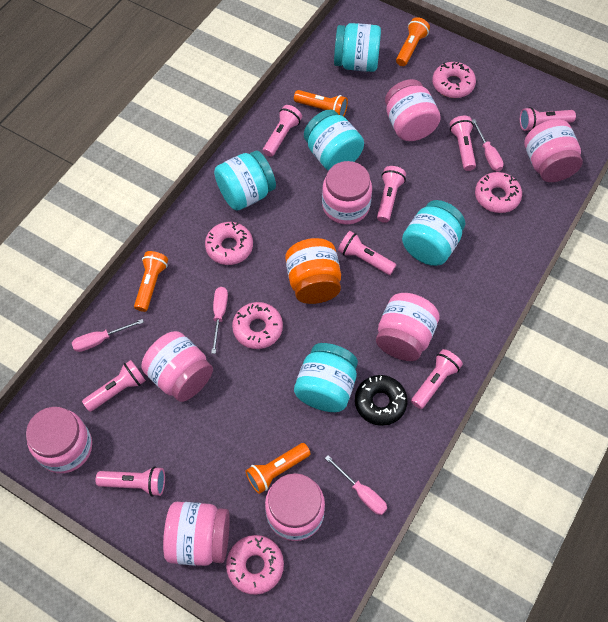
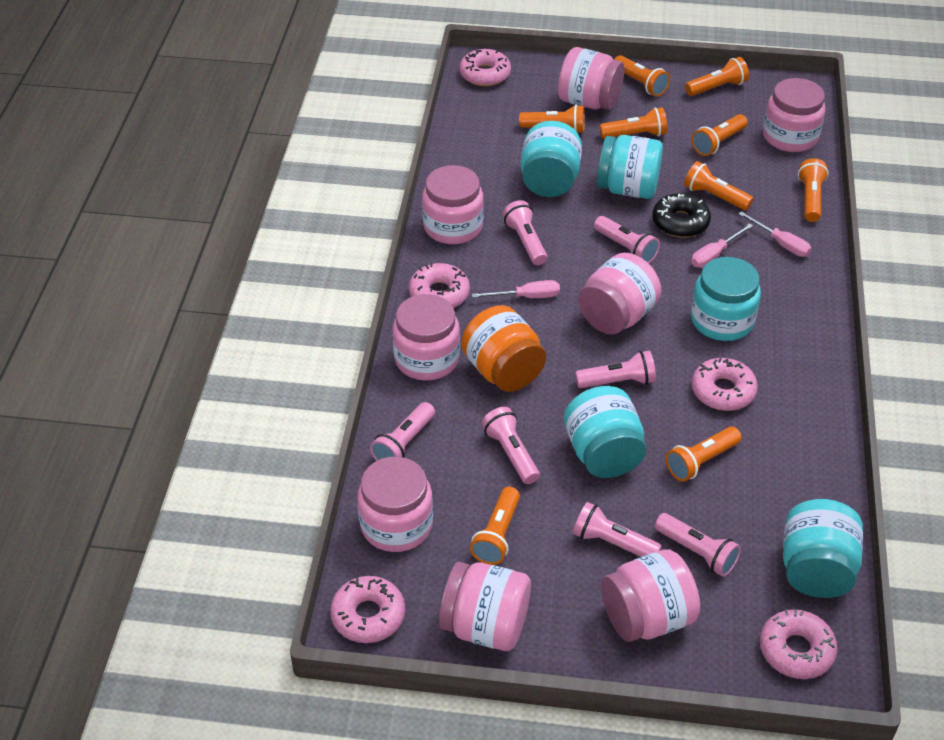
orange flashlight: 4 -> 9
pink flashlight: 8 -> 7
pink screwdriver: 4 -> 3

**TASK BRIEF**
Return each line from the material that includes the string "flashlight".

**RESPONSE AREA**
orange flashlight: 4 -> 9
pink flashlight: 8 -> 7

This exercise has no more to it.